Records from a data source:
+ + + + + + +
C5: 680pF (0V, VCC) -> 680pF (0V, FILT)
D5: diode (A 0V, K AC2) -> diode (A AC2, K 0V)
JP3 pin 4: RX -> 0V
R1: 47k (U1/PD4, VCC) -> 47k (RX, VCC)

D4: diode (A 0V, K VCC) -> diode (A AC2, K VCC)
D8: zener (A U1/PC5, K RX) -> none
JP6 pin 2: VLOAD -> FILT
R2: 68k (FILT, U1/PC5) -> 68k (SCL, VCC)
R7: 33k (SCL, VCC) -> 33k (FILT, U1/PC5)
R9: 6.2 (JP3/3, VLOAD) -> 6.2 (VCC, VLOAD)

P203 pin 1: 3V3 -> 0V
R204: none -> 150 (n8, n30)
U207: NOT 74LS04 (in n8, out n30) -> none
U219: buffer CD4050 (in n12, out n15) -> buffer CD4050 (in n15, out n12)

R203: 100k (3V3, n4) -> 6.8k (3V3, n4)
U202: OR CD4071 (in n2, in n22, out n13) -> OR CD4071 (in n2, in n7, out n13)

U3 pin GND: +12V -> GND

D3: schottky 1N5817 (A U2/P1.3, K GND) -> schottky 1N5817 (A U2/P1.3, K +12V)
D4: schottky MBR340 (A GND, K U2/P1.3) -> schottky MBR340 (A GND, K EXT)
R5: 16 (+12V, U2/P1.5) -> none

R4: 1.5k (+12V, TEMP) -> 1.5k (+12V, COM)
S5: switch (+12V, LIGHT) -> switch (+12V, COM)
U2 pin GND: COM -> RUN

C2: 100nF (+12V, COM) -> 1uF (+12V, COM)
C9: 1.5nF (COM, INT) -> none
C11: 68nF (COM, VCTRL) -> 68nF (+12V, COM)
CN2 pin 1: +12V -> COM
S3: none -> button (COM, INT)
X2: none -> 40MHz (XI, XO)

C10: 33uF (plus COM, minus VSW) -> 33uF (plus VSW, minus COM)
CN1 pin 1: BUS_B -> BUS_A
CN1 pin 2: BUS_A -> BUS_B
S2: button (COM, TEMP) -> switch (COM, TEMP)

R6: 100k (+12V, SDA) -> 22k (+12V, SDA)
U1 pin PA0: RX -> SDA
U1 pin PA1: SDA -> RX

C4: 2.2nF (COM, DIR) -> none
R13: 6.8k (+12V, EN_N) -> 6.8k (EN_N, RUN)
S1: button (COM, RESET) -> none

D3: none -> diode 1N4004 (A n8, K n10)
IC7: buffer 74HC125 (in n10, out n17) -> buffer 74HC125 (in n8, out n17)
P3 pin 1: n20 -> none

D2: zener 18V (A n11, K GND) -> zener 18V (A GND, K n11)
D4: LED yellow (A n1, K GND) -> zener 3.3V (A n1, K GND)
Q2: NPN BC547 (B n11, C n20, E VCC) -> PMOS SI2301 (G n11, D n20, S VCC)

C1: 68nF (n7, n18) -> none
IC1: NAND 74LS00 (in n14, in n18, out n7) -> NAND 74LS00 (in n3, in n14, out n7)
+ + + + + + +
What to work on: Keeping every character as it is, restate the lines above that run from the line with "R13: 6.8k (+12V, EN_N) -> 6.8k (EN_N, RUN)" through the line with "C1: 68nF (n7, n18) -> none", both included, and nothing else.

Task output:
R13: 6.8k (+12V, EN_N) -> 6.8k (EN_N, RUN)
S1: button (COM, RESET) -> none

D3: none -> diode 1N4004 (A n8, K n10)
IC7: buffer 74HC125 (in n10, out n17) -> buffer 74HC125 (in n8, out n17)
P3 pin 1: n20 -> none

D2: zener 18V (A n11, K GND) -> zener 18V (A GND, K n11)
D4: LED yellow (A n1, K GND) -> zener 3.3V (A n1, K GND)
Q2: NPN BC547 (B n11, C n20, E VCC) -> PMOS SI2301 (G n11, D n20, S VCC)

C1: 68nF (n7, n18) -> none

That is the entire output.